Try it
Pick out all lines of the entries that include the word "white" and copy them.
Input data: Begin
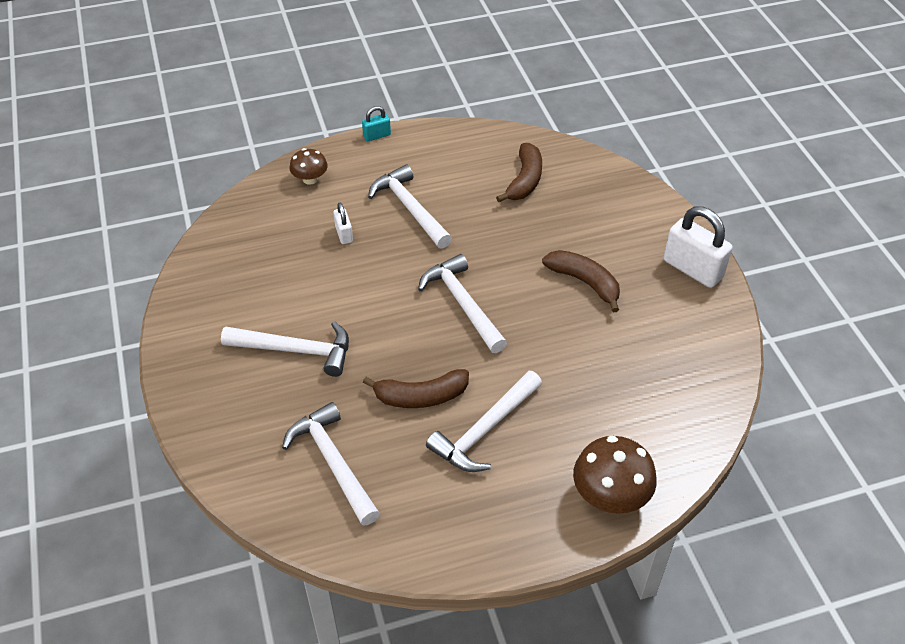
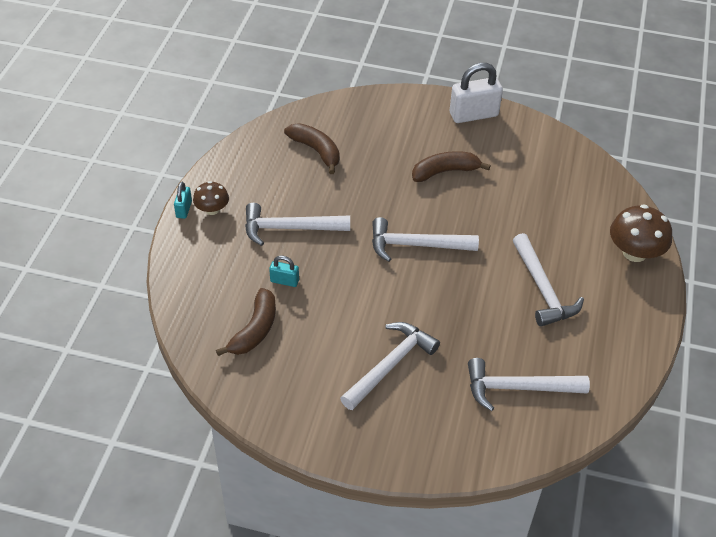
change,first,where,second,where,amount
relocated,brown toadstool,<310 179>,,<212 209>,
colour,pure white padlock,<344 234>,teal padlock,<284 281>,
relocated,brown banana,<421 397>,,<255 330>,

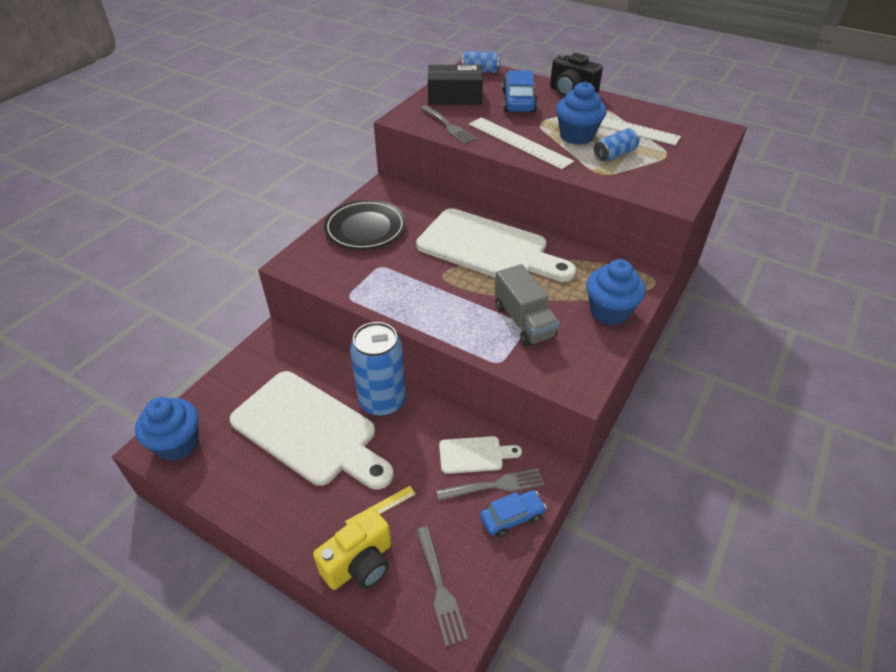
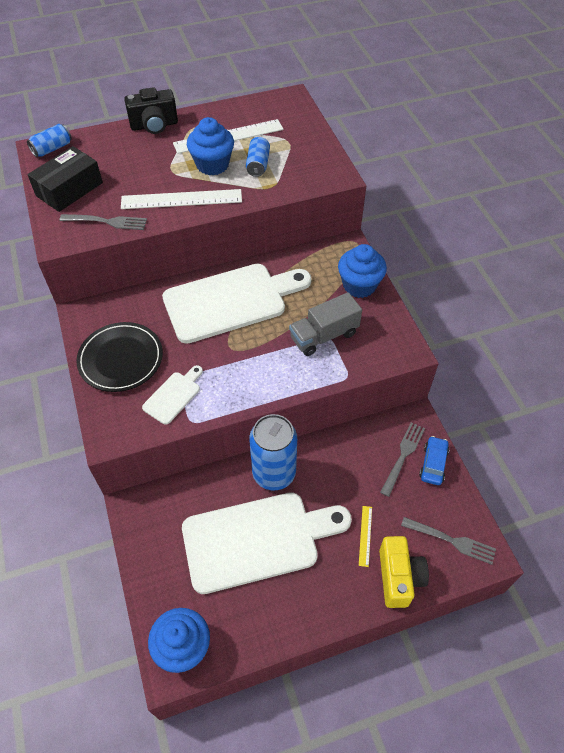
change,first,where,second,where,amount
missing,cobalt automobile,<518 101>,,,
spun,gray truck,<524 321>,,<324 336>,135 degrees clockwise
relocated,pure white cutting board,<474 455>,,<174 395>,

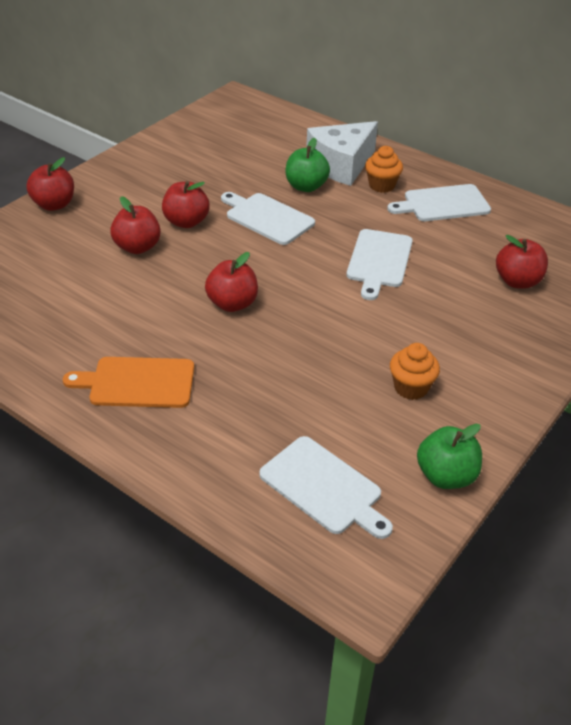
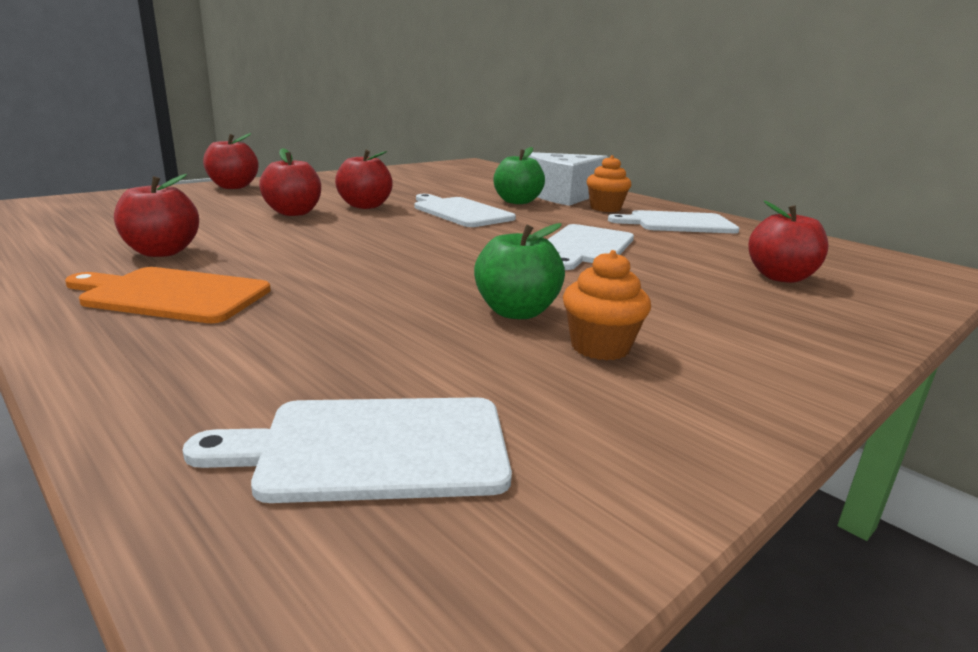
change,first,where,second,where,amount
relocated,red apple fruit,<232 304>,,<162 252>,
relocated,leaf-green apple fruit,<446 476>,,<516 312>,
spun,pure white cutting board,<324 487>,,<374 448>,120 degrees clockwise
Input data: End
Input data: Begin
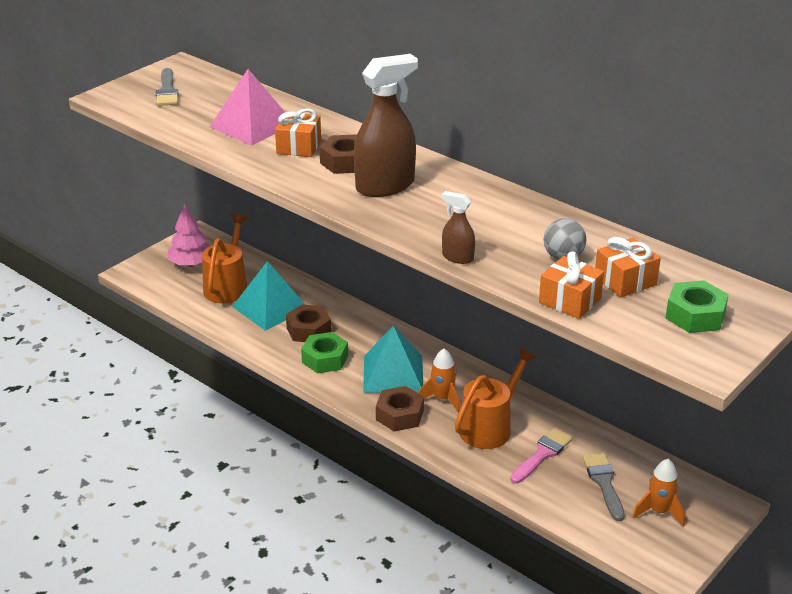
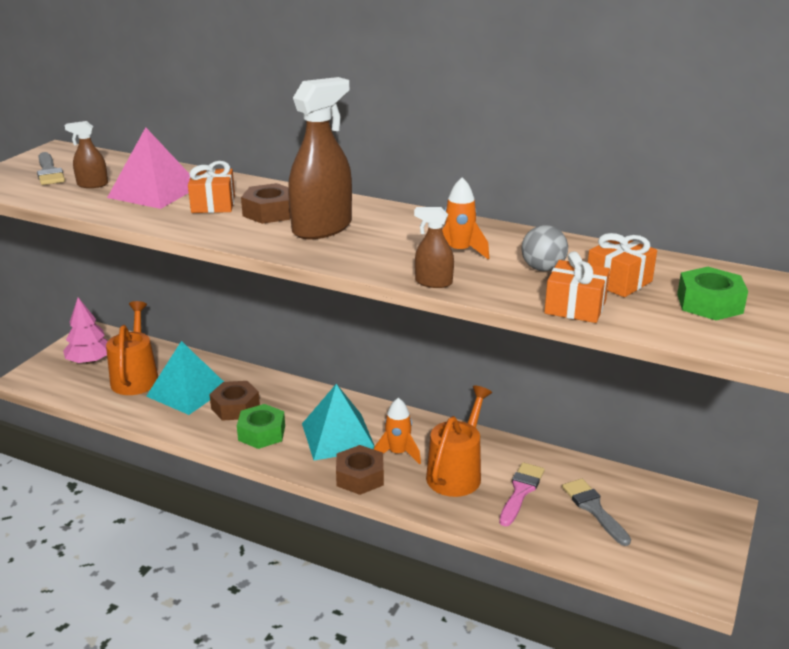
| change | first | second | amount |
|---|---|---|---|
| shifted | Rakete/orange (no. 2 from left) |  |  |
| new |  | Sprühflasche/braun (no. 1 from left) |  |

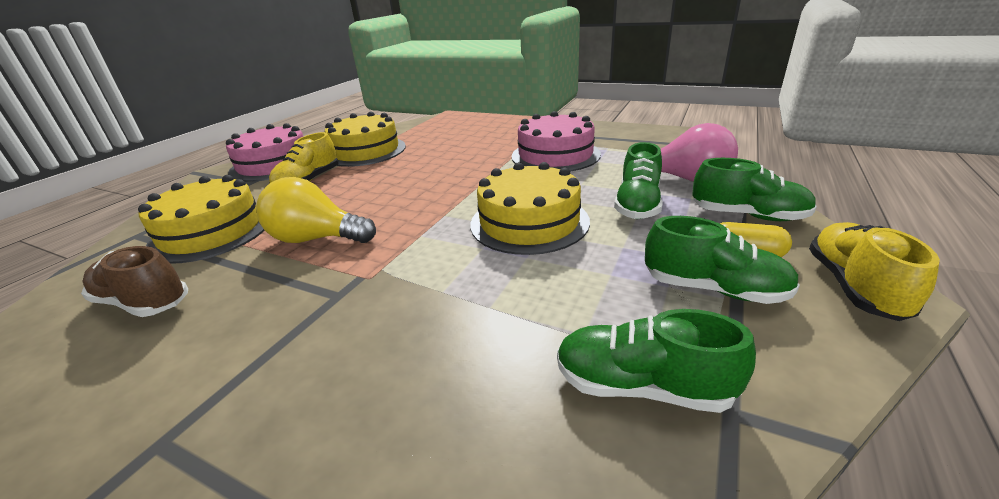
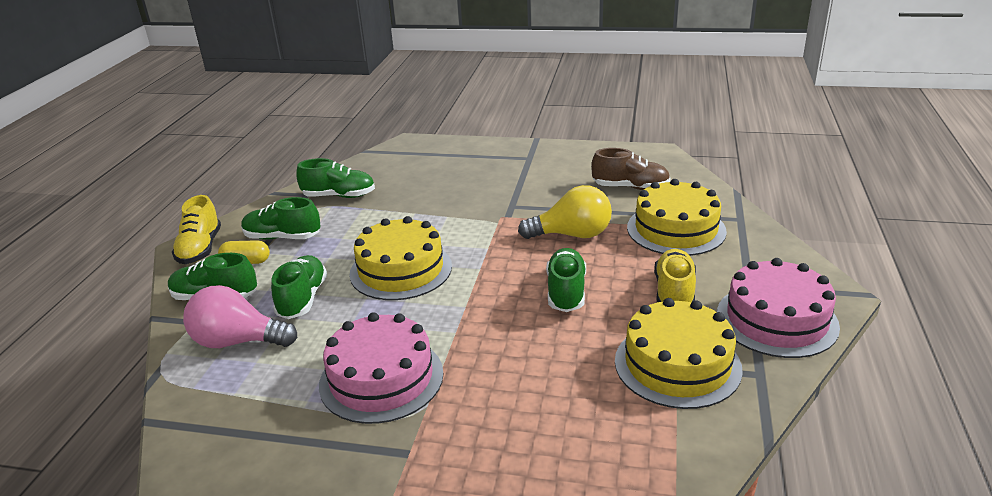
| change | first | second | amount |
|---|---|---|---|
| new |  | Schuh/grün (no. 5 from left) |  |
Input data: End
Exercise result
colour,pure white padlock,<344 234>,teal padlock,<284 281>,
relocated,pure white cutting board,<474 455>,,<174 395>,
spun,pure white cutting board,<324 487>,,<374 448>,120 degrees clockwise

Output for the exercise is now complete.